WHAT THE TASK REQUIRES: With the pictures removed, reproduce exactly the lines from the one that contains "printer: (143, 668) -> (78, 318), moved" through the last line of the entries below.

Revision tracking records
*** Begin section ***

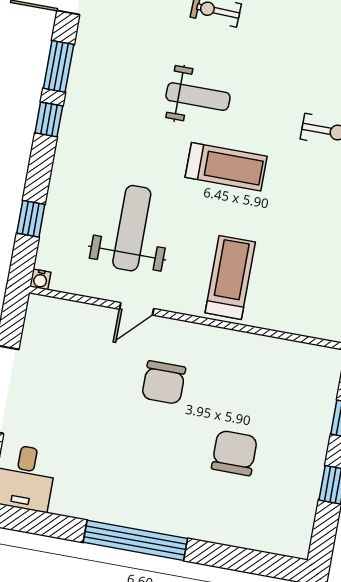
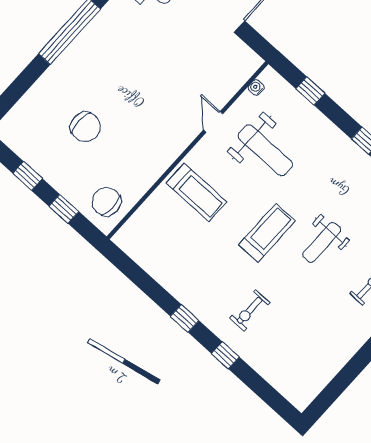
treadmill: (226, 167) -> (267, 233), turned 180
water cooler: (40, 279) -> (256, 88), moved
chair: (164, 383) -> (106, 202), moved

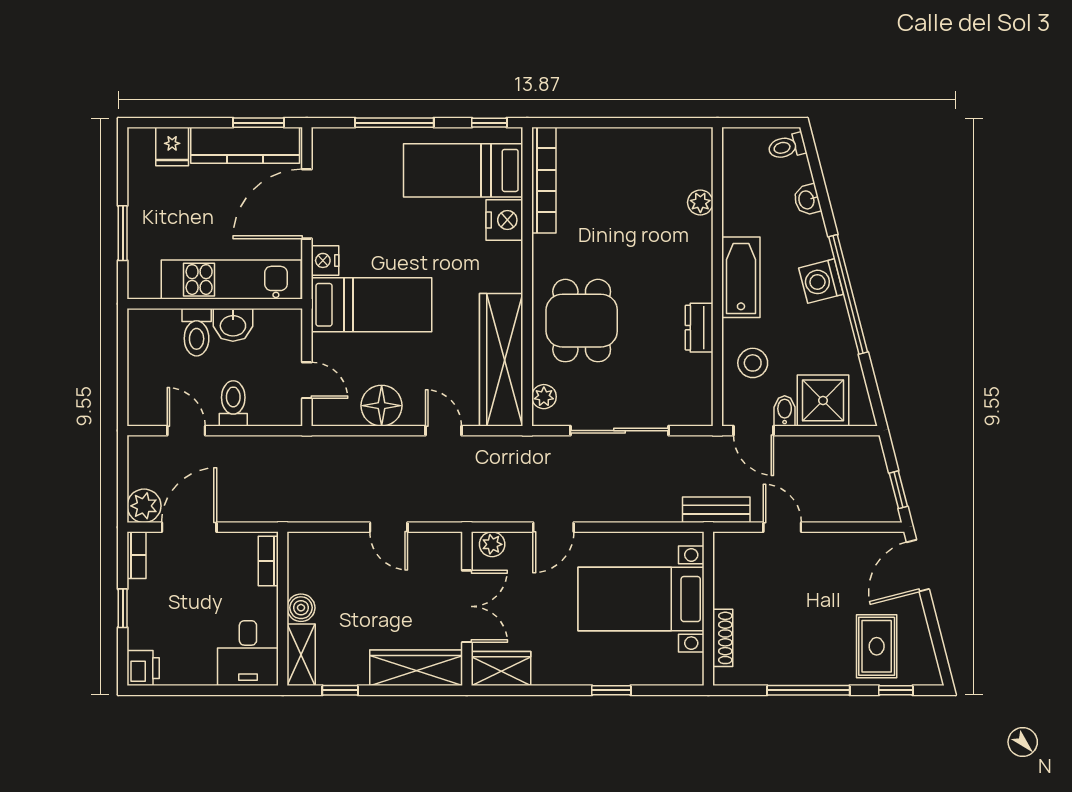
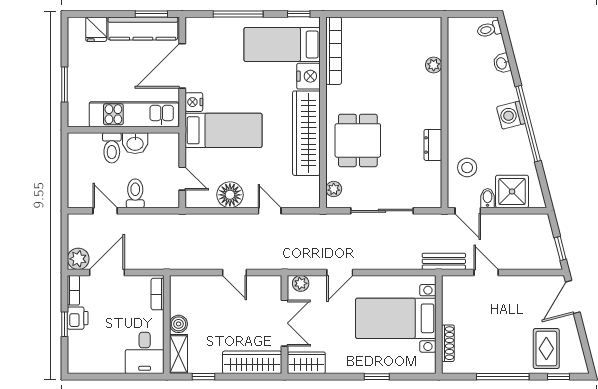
bathtub: (741, 277) -> (460, 113), removed
wardrobe: (501, 360) -> (306, 133), moved
printer: (143, 668) -> (78, 318), moved

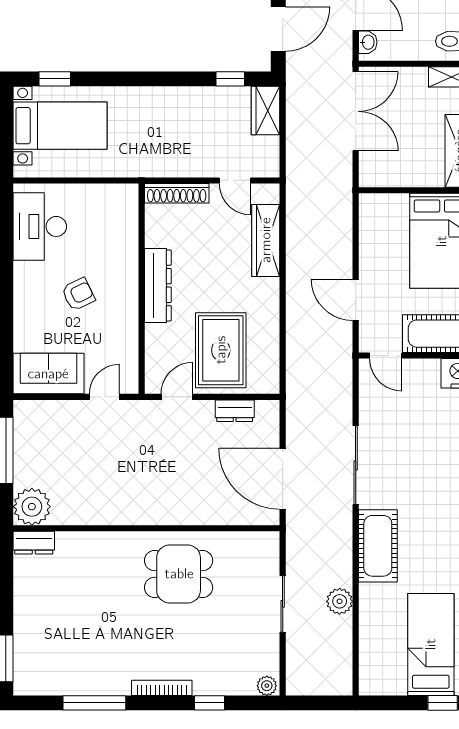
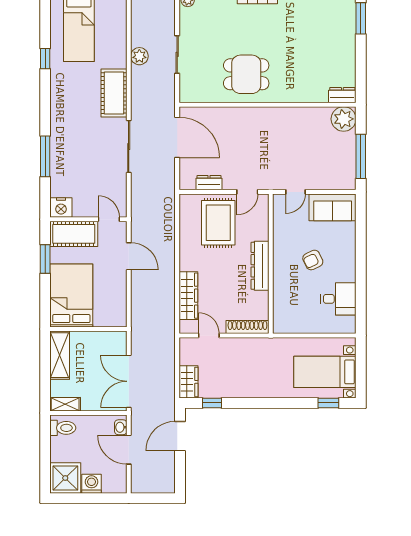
desk: (40, 226) -> (338, 299), width x0.73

*** End section ***

RESULT BELOW:
printer: (143, 668) -> (78, 318), moved

desk: (40, 226) -> (338, 299), width x0.73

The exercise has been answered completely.